• _Requirement_
Search each line below for "bulb", then return the lines where it appears.

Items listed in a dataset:
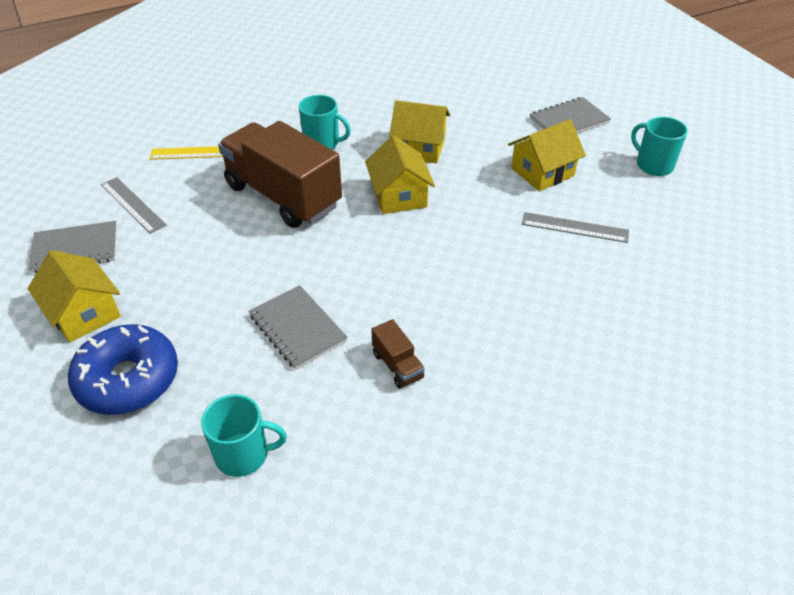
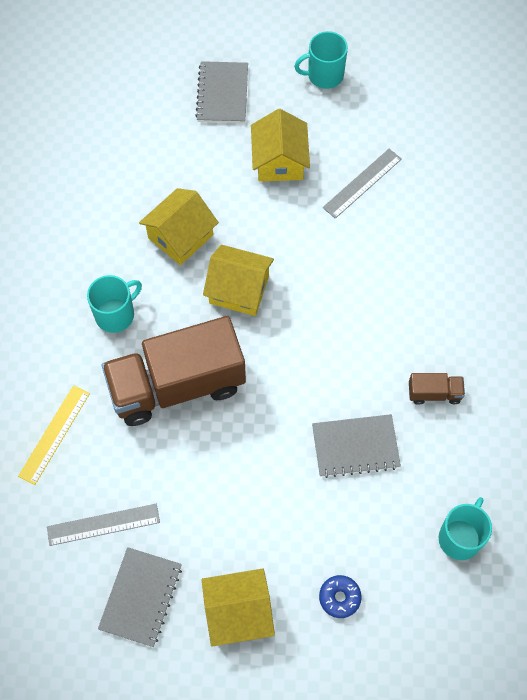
camera: 60 degrees left, 20 degrees up
(128, 379) = (339, 598): blue donut -> blue donut, size x0.45

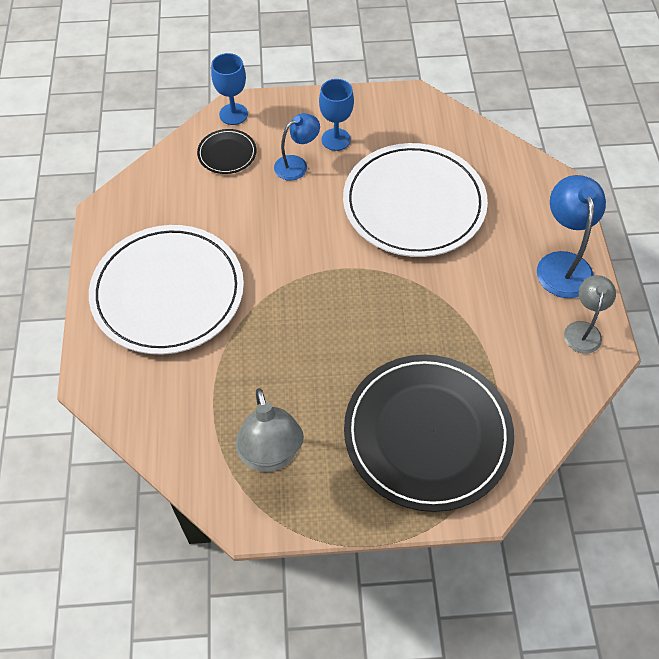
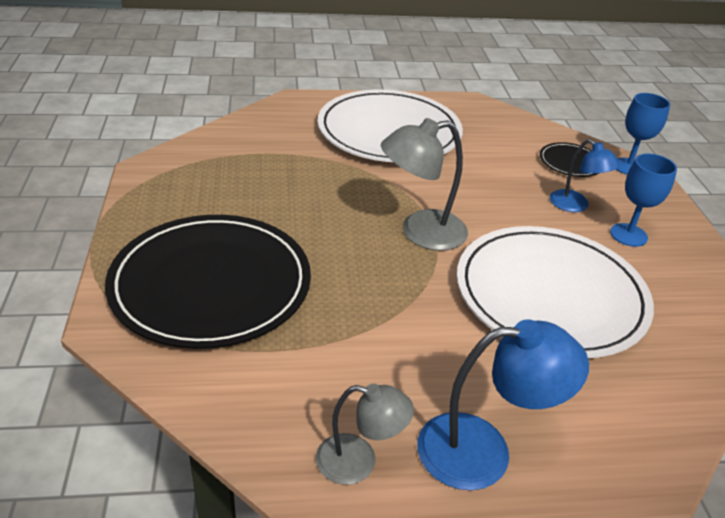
camera: 85 degrees right, 20 degrees down
(270, 456) = (208, 182): grey lamp -> grey lamp (420, 232)

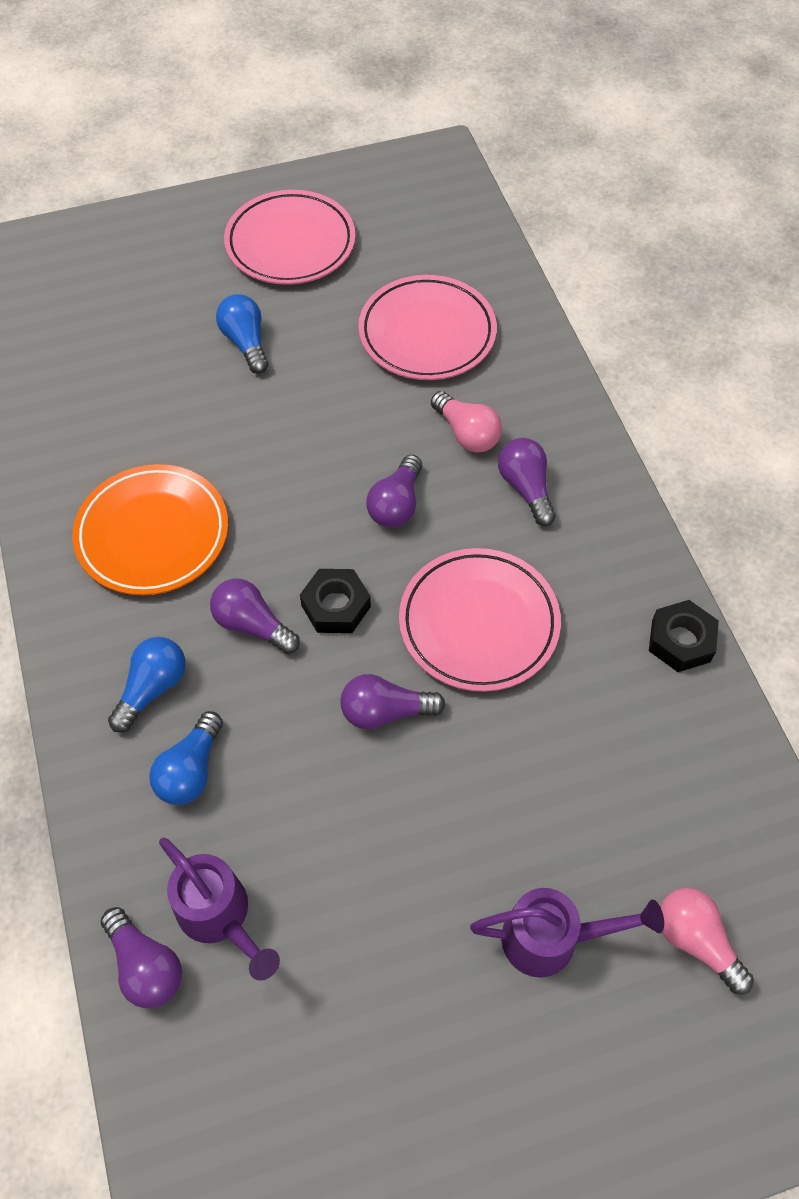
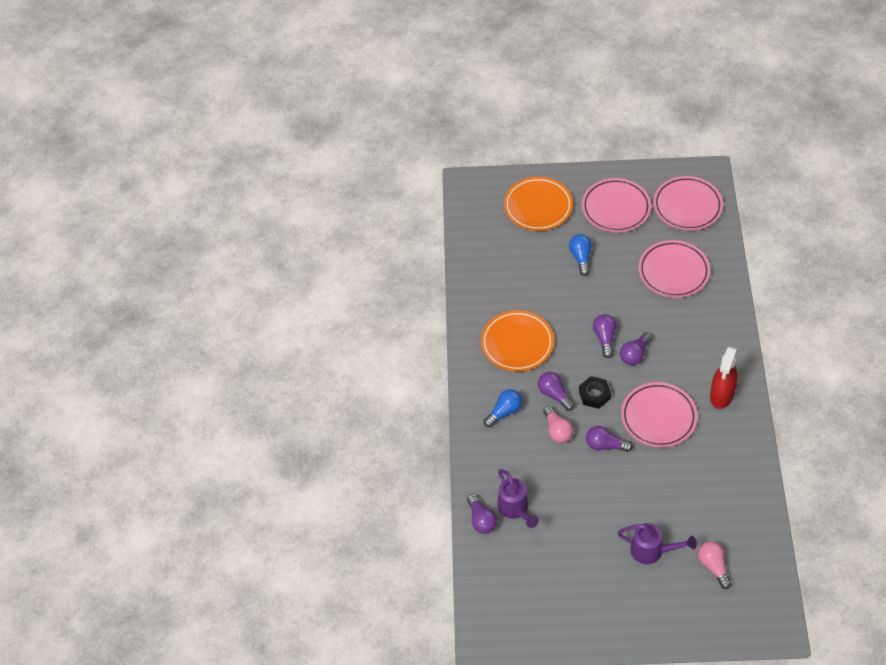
camera: 20 degrees right, 5 degrees down
(144, 267) = (538, 207): none -> orange plate
(191, 770) = (514, 450): blue light bulb -> none
(419, 217) = (687, 206): none -> pink plate
(466, 433) = (679, 327): pink light bulb -> pink light bulb (557, 430)
(526, 488) = (700, 360): purple light bulb -> purple light bulb (604, 338)
(589, 549) = (721, 395): none -> red spray bottle
(681, 641) = (751, 446): black nut -> none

• _Output below_
(191, 770) = (514, 450): blue light bulb -> none
(466, 433) = (679, 327): pink light bulb -> pink light bulb (557, 430)
(526, 488) = (700, 360): purple light bulb -> purple light bulb (604, 338)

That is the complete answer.